___ MATERIALS PROVIDED

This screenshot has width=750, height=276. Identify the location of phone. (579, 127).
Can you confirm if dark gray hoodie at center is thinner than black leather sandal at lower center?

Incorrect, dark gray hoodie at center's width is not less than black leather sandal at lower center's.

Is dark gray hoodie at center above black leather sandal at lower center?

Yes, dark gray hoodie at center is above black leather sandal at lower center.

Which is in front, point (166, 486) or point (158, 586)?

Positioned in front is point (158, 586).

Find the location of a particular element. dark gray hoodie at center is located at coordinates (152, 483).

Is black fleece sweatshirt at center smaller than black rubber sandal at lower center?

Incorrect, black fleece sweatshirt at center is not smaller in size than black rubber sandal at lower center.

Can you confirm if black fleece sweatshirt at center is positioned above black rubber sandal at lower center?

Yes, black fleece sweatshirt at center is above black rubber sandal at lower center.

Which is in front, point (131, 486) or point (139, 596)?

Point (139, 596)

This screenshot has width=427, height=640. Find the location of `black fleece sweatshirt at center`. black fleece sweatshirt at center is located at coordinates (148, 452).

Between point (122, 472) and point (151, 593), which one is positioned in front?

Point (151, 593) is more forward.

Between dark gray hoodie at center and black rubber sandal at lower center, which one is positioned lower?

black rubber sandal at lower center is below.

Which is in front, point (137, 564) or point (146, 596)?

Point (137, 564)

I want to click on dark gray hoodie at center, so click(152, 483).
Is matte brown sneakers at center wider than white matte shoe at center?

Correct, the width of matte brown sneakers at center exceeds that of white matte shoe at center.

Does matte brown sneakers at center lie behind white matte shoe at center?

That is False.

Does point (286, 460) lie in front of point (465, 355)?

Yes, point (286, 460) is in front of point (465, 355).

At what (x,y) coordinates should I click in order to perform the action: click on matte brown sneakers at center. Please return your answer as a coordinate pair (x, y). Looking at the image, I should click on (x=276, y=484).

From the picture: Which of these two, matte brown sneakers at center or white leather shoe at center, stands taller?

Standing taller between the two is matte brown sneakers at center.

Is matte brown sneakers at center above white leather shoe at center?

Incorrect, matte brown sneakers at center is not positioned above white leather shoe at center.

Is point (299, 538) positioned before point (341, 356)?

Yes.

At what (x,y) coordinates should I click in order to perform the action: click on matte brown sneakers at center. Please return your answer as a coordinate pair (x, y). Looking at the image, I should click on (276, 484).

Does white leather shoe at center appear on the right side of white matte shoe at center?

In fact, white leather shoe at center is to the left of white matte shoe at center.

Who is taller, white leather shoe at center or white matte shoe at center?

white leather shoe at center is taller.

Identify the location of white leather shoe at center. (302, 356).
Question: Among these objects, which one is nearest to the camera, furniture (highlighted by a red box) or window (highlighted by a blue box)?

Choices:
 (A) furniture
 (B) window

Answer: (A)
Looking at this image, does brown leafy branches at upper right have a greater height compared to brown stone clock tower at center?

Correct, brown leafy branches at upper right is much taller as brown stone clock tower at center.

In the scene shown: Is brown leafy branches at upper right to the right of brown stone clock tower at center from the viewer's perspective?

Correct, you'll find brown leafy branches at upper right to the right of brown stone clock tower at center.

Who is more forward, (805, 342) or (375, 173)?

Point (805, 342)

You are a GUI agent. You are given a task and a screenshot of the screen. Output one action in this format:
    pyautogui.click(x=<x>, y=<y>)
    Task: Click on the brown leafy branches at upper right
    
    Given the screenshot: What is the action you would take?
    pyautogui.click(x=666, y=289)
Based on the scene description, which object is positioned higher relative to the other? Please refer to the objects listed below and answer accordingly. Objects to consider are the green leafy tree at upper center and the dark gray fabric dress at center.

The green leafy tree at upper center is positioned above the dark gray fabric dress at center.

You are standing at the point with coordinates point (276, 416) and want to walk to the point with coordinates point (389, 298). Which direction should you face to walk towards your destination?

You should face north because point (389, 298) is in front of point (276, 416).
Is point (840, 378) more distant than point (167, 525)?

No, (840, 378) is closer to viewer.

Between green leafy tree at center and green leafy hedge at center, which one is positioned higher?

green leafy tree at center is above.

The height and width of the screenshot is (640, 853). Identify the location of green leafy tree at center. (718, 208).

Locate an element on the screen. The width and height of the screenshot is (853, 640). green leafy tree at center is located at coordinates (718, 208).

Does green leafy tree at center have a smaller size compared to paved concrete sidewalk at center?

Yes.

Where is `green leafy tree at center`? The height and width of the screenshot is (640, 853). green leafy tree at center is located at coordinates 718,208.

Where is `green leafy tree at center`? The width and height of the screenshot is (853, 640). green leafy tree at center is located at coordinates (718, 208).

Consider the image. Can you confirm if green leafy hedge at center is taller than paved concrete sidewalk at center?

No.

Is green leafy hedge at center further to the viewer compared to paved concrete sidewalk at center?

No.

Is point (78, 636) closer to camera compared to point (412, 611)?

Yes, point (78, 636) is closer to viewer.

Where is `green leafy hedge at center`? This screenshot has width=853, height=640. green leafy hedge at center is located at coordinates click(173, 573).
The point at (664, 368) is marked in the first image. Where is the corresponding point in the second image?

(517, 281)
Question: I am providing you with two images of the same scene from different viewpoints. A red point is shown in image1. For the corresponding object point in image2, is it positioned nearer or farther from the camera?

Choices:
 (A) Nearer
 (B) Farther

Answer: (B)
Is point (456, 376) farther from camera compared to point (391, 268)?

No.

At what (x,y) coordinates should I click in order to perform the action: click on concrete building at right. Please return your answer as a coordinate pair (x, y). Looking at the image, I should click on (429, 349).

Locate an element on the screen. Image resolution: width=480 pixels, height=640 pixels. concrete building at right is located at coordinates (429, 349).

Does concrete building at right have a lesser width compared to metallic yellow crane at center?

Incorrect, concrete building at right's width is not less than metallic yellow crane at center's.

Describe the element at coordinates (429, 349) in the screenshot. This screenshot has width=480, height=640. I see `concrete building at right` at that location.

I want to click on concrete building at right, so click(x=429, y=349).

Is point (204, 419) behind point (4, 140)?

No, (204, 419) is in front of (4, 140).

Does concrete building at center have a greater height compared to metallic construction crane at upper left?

______

▶ **PROBLEM STATEMENT**: Copy all the items above word for word.

▶ **EXERCISE SOLUTION**:
This screenshot has width=750, height=276. Identify the location of phone. (579, 127).
Can you confirm if dark gray hoodie at center is thinner than black leather sandal at lower center?

Incorrect, dark gray hoodie at center's width is not less than black leather sandal at lower center's.

Is dark gray hoodie at center above black leather sandal at lower center?

Yes, dark gray hoodie at center is above black leather sandal at lower center.

Which is in front, point (166, 486) or point (158, 586)?

Positioned in front is point (158, 586).

Find the location of a particular element. dark gray hoodie at center is located at coordinates (152, 483).

Is black fleece sweatshirt at center smaller than black rubber sandal at lower center?

Incorrect, black fleece sweatshirt at center is not smaller in size than black rubber sandal at lower center.

Can you confirm if black fleece sweatshirt at center is positioned above black rubber sandal at lower center?

Yes, black fleece sweatshirt at center is above black rubber sandal at lower center.

Which is in front, point (131, 486) or point (139, 596)?

Point (139, 596)

This screenshot has width=427, height=640. Find the location of `black fleece sweatshirt at center`. black fleece sweatshirt at center is located at coordinates (148, 452).

Between point (122, 472) and point (151, 593), which one is positioned in front?

Point (151, 593) is more forward.

Between dark gray hoodie at center and black rubber sandal at lower center, which one is positioned lower?

black rubber sandal at lower center is below.

Which is in front, point (137, 564) or point (146, 596)?

Point (137, 564)

I want to click on dark gray hoodie at center, so click(152, 483).
Is matte brown sneakers at center wider than white matte shoe at center?

Correct, the width of matte brown sneakers at center exceeds that of white matte shoe at center.

Does matte brown sneakers at center lie behind white matte shoe at center?

That is False.

Does point (286, 460) lie in front of point (465, 355)?

Yes, point (286, 460) is in front of point (465, 355).

At what (x,y) coordinates should I click in order to perform the action: click on matte brown sneakers at center. Please return your answer as a coordinate pair (x, y). Looking at the image, I should click on (x=276, y=484).

From the picture: Which of these two, matte brown sneakers at center or white leather shoe at center, stands taller?

Standing taller between the two is matte brown sneakers at center.

Is matte brown sneakers at center above white leather shoe at center?

Incorrect, matte brown sneakers at center is not positioned above white leather shoe at center.

Is point (299, 538) positioned before point (341, 356)?

Yes.

At what (x,y) coordinates should I click in order to perform the action: click on matte brown sneakers at center. Please return your answer as a coordinate pair (x, y). Looking at the image, I should click on (276, 484).

Does white leather shoe at center appear on the right side of white matte shoe at center?

In fact, white leather shoe at center is to the left of white matte shoe at center.

Who is taller, white leather shoe at center or white matte shoe at center?

white leather shoe at center is taller.

Identify the location of white leather shoe at center. (302, 356).
Question: Among these objects, which one is nearest to the camera, furniture (highlighted by a red box) or window (highlighted by a blue box)?

Choices:
 (A) furniture
 (B) window

Answer: (A)
Looking at this image, does brown leafy branches at upper right have a greater height compared to brown stone clock tower at center?

Correct, brown leafy branches at upper right is much taller as brown stone clock tower at center.

In the scene shown: Is brown leafy branches at upper right to the right of brown stone clock tower at center from the viewer's perspective?

Correct, you'll find brown leafy branches at upper right to the right of brown stone clock tower at center.

Who is more forward, (805, 342) or (375, 173)?

Point (805, 342)

You are a GUI agent. You are given a task and a screenshot of the screen. Output one action in this format:
    pyautogui.click(x=<x>, y=<y>)
    Task: Click on the brown leafy branches at upper right
    
    Given the screenshot: What is the action you would take?
    pyautogui.click(x=666, y=289)
Based on the scene description, which object is positioned higher relative to the other? Please refer to the objects listed below and answer accordingly. Objects to consider are the green leafy tree at upper center and the dark gray fabric dress at center.

The green leafy tree at upper center is positioned above the dark gray fabric dress at center.

You are standing at the point with coordinates point (276, 416) and want to walk to the point with coordinates point (389, 298). Which direction should you face to walk towards your destination?

You should face north because point (389, 298) is in front of point (276, 416).
Is point (840, 378) more distant than point (167, 525)?

No, (840, 378) is closer to viewer.

Between green leafy tree at center and green leafy hedge at center, which one is positioned higher?

green leafy tree at center is above.

The height and width of the screenshot is (640, 853). Identify the location of green leafy tree at center. (718, 208).

Locate an element on the screen. The width and height of the screenshot is (853, 640). green leafy tree at center is located at coordinates (718, 208).

Does green leafy tree at center have a smaller size compared to paved concrete sidewalk at center?

Yes.

Where is `green leafy tree at center`? The height and width of the screenshot is (640, 853). green leafy tree at center is located at coordinates 718,208.

Where is `green leafy tree at center`? The width and height of the screenshot is (853, 640). green leafy tree at center is located at coordinates (718, 208).

Consider the image. Can you confirm if green leafy hedge at center is taller than paved concrete sidewalk at center?

No.

Is green leafy hedge at center further to the viewer compared to paved concrete sidewalk at center?

No.

Is point (78, 636) closer to camera compared to point (412, 611)?

Yes, point (78, 636) is closer to viewer.

Where is `green leafy hedge at center`? This screenshot has width=853, height=640. green leafy hedge at center is located at coordinates click(173, 573).
The point at (664, 368) is marked in the first image. Where is the corresponding point in the second image?

(517, 281)
Question: I am providing you with two images of the same scene from different viewpoints. A red point is shown in image1. For the corresponding object point in image2, is it positioned nearer or farther from the camera?

Choices:
 (A) Nearer
 (B) Farther

Answer: (B)
Is point (456, 376) farther from camera compared to point (391, 268)?

No.

At what (x,y) coordinates should I click in order to perform the action: click on concrete building at right. Please return your answer as a coordinate pair (x, y). Looking at the image, I should click on (429, 349).

Locate an element on the screen. Image resolution: width=480 pixels, height=640 pixels. concrete building at right is located at coordinates (429, 349).

Does concrete building at right have a lesser width compared to metallic yellow crane at center?

Incorrect, concrete building at right's width is not less than metallic yellow crane at center's.

Describe the element at coordinates (429, 349) in the screenshot. This screenshot has width=480, height=640. I see `concrete building at right` at that location.

I want to click on concrete building at right, so click(x=429, y=349).

Is point (204, 419) behind point (4, 140)?

No, (204, 419) is in front of (4, 140).

Does concrete building at center have a greater height compared to metallic construction crane at upper left?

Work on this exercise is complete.